START Provided data

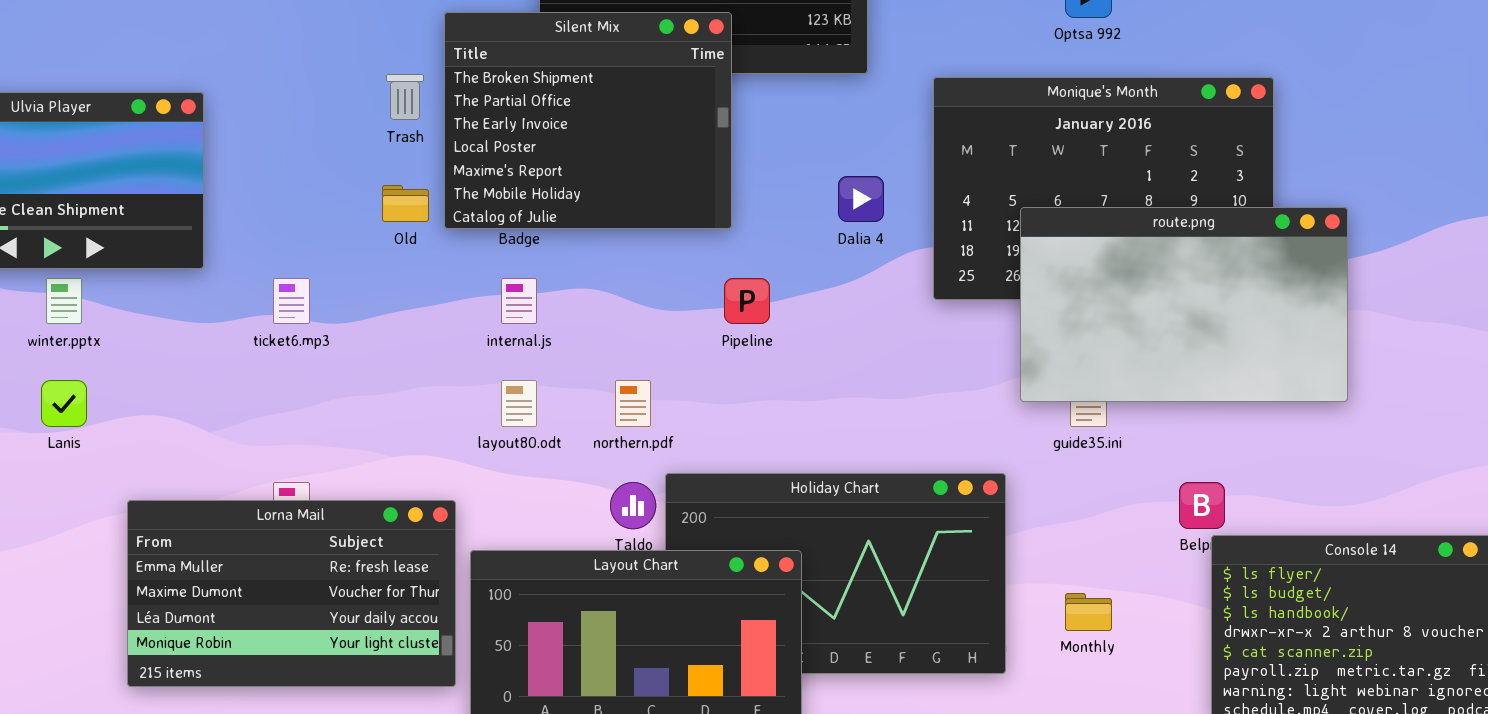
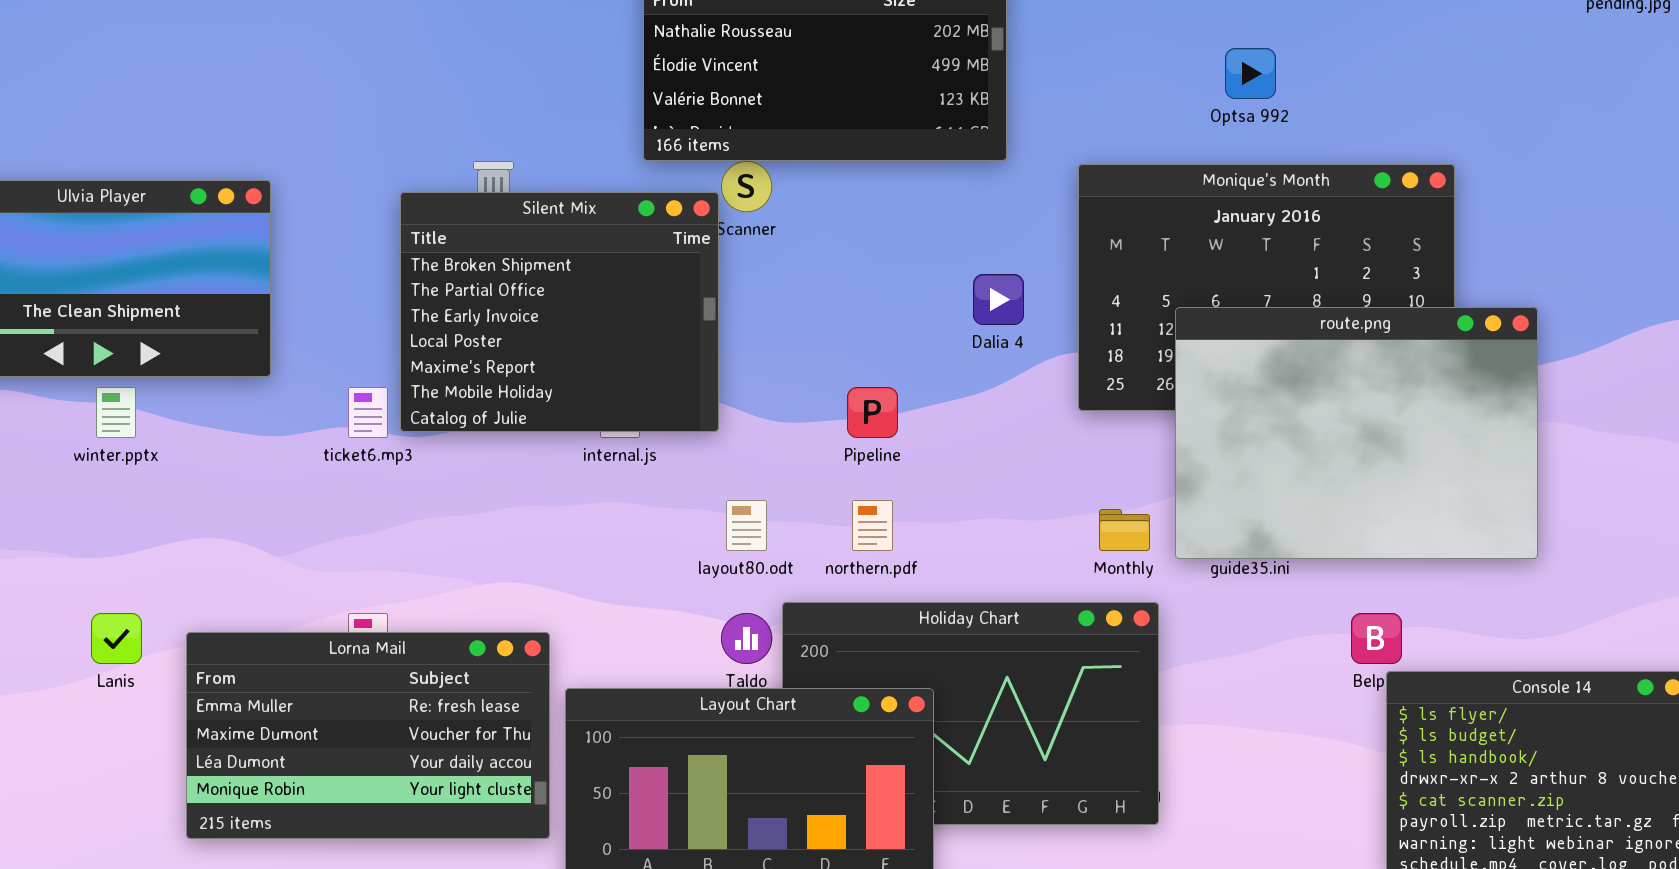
Silent Mix: [444,12,732,229] -> [400,192,719,432], moved
route.png: [1020,207,1348,402] -> [1175,307,1538,559], resized
Lanis: [41,380,87,427] -> [91,613,142,664], moved
layout80.odt: [501,380,537,427] -> [726,500,767,551], moved
northern.pdf: [615,380,651,427] -> [852,500,893,551], moved
Monthly: [1065,593,1112,631] -> [1099,509,1150,551], moved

END Provided data

> **Required action**: The records above should be output exactly, but without any of their pictures.

> **Exercise answer**:
Silent Mix: [444,12,732,229] -> [400,192,719,432], moved
route.png: [1020,207,1348,402] -> [1175,307,1538,559], resized
Lanis: [41,380,87,427] -> [91,613,142,664], moved
layout80.odt: [501,380,537,427] -> [726,500,767,551], moved
northern.pdf: [615,380,651,427] -> [852,500,893,551], moved
Monthly: [1065,593,1112,631] -> [1099,509,1150,551], moved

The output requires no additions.